RECORD SET:
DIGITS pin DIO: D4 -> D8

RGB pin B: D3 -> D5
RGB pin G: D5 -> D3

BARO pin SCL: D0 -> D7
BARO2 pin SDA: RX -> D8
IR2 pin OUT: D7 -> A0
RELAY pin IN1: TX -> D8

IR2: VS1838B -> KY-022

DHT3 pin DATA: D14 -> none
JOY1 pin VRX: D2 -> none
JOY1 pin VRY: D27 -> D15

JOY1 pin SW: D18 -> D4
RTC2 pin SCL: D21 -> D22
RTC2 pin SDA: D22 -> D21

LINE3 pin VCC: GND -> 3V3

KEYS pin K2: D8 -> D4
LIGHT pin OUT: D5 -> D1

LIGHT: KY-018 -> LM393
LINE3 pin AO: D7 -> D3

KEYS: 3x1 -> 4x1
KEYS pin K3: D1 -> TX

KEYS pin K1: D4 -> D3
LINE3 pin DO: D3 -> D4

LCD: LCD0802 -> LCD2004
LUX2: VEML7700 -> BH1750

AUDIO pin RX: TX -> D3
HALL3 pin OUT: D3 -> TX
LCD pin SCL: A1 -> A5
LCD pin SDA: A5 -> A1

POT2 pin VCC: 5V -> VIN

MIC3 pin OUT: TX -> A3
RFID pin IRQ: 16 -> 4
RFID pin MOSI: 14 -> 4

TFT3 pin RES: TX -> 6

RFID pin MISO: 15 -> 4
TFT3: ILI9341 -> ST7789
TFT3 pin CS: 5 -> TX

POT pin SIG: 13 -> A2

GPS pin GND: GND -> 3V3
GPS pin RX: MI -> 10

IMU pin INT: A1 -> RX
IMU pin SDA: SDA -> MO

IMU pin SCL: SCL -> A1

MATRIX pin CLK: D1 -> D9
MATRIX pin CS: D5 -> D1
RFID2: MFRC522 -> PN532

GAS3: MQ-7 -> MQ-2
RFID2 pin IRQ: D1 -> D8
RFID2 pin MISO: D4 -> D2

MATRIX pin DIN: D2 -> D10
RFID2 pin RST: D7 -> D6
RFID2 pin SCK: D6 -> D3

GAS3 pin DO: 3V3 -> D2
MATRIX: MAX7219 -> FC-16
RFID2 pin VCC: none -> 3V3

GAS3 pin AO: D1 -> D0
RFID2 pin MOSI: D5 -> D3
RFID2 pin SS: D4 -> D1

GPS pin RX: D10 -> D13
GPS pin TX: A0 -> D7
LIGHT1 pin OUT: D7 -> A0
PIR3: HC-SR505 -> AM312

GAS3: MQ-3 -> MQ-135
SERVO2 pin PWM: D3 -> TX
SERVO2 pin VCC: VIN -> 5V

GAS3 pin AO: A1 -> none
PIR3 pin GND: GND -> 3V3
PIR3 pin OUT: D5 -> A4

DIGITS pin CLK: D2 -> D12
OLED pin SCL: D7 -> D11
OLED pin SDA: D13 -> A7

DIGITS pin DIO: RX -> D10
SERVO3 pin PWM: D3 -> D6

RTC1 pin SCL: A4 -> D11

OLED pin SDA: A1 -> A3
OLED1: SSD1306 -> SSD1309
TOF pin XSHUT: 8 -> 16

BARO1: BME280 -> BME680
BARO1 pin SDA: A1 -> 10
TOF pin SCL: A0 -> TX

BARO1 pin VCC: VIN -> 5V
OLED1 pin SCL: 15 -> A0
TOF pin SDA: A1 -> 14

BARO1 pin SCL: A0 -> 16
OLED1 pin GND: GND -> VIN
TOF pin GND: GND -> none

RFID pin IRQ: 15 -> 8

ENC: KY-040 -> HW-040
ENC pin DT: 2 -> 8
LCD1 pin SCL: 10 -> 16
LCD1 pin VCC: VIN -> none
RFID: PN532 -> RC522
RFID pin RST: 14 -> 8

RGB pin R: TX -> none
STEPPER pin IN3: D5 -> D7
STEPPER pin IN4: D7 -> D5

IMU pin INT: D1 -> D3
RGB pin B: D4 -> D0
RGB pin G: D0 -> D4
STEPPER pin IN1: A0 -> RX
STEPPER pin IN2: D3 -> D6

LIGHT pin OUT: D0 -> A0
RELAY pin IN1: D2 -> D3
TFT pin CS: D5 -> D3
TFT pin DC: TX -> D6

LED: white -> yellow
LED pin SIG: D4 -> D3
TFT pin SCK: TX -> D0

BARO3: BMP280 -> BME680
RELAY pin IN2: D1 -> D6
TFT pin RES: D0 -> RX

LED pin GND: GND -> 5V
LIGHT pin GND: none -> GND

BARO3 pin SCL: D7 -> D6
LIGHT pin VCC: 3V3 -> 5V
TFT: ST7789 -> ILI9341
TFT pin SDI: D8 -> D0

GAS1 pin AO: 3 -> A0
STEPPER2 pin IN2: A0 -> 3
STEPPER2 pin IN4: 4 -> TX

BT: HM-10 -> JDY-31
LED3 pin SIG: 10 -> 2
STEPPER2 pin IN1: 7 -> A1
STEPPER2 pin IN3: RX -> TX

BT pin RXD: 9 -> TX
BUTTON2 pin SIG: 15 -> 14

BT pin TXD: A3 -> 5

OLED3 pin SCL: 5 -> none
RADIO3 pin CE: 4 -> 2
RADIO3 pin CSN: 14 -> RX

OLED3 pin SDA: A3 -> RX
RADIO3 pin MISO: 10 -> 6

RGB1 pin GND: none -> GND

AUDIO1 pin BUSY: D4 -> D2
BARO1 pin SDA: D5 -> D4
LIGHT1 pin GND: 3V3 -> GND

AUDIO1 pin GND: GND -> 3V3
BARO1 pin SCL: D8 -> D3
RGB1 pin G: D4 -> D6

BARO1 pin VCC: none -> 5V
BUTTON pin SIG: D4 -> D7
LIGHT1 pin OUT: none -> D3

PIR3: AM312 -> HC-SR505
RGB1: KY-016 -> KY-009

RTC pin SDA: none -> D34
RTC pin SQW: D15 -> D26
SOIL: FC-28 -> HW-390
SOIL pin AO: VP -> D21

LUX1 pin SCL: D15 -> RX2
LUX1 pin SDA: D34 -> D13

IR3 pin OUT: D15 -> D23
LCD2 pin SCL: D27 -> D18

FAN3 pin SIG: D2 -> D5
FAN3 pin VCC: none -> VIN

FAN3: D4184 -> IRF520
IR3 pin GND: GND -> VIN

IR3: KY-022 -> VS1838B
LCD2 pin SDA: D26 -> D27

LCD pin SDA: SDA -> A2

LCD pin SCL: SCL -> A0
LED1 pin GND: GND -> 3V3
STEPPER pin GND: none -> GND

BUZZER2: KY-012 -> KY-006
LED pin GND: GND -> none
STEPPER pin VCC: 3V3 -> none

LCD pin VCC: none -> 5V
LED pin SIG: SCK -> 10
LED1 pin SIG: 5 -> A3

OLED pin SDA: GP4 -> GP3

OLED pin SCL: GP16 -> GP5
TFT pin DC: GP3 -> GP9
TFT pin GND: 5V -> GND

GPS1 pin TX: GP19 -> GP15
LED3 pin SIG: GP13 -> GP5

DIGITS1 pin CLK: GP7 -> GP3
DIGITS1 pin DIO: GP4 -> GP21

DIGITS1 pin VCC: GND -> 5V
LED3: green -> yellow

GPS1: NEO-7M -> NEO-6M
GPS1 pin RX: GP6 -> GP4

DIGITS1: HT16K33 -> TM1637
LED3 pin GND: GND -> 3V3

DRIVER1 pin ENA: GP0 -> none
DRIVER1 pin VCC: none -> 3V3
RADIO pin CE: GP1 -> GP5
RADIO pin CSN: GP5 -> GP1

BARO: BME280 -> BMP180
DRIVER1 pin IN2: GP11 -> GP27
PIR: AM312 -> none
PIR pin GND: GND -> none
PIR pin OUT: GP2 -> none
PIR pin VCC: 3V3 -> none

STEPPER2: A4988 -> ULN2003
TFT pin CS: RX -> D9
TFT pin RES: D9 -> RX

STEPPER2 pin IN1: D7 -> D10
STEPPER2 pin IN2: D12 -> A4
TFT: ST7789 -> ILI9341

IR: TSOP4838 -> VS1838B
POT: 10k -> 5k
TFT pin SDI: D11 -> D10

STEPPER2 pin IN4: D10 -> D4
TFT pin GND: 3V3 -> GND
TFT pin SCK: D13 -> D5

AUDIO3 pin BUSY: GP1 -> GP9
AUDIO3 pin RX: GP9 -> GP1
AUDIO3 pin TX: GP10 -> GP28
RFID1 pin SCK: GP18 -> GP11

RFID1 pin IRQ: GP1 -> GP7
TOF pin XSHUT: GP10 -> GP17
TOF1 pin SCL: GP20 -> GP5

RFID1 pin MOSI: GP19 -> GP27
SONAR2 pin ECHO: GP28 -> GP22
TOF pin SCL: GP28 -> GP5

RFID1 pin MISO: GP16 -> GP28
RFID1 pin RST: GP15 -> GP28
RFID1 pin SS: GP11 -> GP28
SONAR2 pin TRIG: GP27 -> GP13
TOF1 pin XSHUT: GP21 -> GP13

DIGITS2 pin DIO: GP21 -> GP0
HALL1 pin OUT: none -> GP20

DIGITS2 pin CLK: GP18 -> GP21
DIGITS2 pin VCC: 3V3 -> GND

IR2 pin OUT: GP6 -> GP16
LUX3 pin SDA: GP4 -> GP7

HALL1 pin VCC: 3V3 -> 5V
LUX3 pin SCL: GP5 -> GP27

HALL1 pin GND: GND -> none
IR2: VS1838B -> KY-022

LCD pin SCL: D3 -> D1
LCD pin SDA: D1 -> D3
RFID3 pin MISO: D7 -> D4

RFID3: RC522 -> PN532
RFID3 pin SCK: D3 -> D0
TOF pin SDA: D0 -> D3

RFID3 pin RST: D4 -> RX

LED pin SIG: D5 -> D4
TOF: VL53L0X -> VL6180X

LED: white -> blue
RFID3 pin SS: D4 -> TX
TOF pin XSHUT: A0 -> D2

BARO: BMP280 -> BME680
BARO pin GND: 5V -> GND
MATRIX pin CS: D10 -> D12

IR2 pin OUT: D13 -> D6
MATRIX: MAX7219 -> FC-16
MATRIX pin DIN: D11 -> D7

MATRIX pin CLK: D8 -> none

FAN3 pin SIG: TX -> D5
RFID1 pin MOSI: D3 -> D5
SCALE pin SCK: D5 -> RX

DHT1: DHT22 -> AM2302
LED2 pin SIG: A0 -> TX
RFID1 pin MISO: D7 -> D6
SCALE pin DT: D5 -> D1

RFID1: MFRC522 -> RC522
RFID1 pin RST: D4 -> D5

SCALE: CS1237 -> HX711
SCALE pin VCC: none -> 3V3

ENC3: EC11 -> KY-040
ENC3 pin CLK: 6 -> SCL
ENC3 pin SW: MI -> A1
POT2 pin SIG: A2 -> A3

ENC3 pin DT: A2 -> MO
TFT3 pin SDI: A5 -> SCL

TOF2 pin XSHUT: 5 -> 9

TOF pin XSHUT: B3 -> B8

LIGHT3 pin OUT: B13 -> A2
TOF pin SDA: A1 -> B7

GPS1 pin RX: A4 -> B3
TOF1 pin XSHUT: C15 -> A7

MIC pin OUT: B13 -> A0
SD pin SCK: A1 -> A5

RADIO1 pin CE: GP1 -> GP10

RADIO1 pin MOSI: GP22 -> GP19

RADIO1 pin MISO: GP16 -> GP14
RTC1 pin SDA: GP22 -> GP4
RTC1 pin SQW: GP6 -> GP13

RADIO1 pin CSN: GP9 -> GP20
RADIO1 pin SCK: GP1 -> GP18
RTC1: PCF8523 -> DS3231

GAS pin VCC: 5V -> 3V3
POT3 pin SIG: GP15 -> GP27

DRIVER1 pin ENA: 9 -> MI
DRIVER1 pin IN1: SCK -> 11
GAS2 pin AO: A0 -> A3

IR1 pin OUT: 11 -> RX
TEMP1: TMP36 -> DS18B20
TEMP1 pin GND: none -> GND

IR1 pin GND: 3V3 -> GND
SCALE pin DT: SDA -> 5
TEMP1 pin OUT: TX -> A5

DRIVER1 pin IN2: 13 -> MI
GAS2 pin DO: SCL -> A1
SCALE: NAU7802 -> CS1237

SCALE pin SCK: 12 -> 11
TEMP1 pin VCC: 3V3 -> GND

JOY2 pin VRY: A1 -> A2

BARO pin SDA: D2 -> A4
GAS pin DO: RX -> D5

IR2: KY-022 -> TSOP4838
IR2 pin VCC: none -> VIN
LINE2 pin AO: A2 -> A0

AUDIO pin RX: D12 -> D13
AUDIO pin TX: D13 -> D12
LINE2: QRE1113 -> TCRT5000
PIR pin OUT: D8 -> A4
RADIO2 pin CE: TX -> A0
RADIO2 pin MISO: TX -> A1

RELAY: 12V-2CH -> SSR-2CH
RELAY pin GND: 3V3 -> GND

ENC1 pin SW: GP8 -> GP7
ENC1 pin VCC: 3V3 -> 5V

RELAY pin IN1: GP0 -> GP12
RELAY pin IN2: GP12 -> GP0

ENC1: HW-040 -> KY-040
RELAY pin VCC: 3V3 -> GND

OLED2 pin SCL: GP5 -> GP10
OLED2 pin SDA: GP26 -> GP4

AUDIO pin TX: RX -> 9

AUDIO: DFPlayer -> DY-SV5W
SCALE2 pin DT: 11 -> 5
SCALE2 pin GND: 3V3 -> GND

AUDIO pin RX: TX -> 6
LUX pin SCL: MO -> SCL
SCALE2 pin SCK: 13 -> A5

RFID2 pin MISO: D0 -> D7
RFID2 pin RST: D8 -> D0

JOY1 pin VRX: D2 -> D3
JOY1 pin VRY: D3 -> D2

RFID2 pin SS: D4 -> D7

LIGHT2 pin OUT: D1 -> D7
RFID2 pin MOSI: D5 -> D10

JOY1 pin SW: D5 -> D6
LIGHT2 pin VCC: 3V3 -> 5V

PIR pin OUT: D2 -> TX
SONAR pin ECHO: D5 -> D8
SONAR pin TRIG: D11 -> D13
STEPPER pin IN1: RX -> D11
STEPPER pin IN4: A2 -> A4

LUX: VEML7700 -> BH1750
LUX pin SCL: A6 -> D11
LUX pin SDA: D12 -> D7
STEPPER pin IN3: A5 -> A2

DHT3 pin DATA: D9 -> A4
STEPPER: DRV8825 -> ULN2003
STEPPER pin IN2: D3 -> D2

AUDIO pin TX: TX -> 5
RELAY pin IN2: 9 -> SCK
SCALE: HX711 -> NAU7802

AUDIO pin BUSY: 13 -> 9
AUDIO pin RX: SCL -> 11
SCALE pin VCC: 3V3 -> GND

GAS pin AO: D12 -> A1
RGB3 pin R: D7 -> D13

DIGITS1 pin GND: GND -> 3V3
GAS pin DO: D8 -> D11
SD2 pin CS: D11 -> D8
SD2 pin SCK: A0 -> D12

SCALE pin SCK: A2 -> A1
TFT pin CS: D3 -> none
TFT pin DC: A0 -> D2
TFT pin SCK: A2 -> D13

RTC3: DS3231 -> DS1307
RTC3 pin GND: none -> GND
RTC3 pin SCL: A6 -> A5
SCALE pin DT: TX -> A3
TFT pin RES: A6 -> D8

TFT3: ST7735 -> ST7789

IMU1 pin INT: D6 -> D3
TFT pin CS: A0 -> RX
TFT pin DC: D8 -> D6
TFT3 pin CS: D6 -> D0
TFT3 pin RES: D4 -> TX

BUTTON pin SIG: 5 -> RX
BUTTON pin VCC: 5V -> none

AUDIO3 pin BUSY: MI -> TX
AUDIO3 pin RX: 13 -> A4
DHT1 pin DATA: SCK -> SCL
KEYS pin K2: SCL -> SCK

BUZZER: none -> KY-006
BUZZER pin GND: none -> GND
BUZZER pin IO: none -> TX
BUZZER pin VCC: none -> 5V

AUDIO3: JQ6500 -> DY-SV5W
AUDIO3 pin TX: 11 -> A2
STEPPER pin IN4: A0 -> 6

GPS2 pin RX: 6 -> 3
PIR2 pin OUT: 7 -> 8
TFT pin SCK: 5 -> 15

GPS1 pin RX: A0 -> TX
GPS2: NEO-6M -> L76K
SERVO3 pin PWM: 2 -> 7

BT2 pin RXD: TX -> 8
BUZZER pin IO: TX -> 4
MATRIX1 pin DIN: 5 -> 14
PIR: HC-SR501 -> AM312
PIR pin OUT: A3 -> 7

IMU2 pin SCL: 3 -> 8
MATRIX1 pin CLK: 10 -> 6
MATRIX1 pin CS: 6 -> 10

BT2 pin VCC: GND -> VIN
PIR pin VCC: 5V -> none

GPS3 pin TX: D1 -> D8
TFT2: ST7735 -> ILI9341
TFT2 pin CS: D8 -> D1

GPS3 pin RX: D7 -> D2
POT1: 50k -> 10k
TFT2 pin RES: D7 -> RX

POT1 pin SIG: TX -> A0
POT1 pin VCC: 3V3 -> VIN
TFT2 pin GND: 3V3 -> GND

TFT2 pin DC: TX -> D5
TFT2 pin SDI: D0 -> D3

WHAT YOU WILL DO:
Copy the entries word for word. Start at the first line and end with the line containing "LUX2: VEML7700 -> BH1750".

SOLUTION BELOW:
DIGITS pin DIO: D4 -> D8

RGB pin B: D3 -> D5
RGB pin G: D5 -> D3

BARO pin SCL: D0 -> D7
BARO2 pin SDA: RX -> D8
IR2 pin OUT: D7 -> A0
RELAY pin IN1: TX -> D8

IR2: VS1838B -> KY-022

DHT3 pin DATA: D14 -> none
JOY1 pin VRX: D2 -> none
JOY1 pin VRY: D27 -> D15

JOY1 pin SW: D18 -> D4
RTC2 pin SCL: D21 -> D22
RTC2 pin SDA: D22 -> D21

LINE3 pin VCC: GND -> 3V3

KEYS pin K2: D8 -> D4
LIGHT pin OUT: D5 -> D1

LIGHT: KY-018 -> LM393
LINE3 pin AO: D7 -> D3

KEYS: 3x1 -> 4x1
KEYS pin K3: D1 -> TX

KEYS pin K1: D4 -> D3
LINE3 pin DO: D3 -> D4

LCD: LCD0802 -> LCD2004
LUX2: VEML7700 -> BH1750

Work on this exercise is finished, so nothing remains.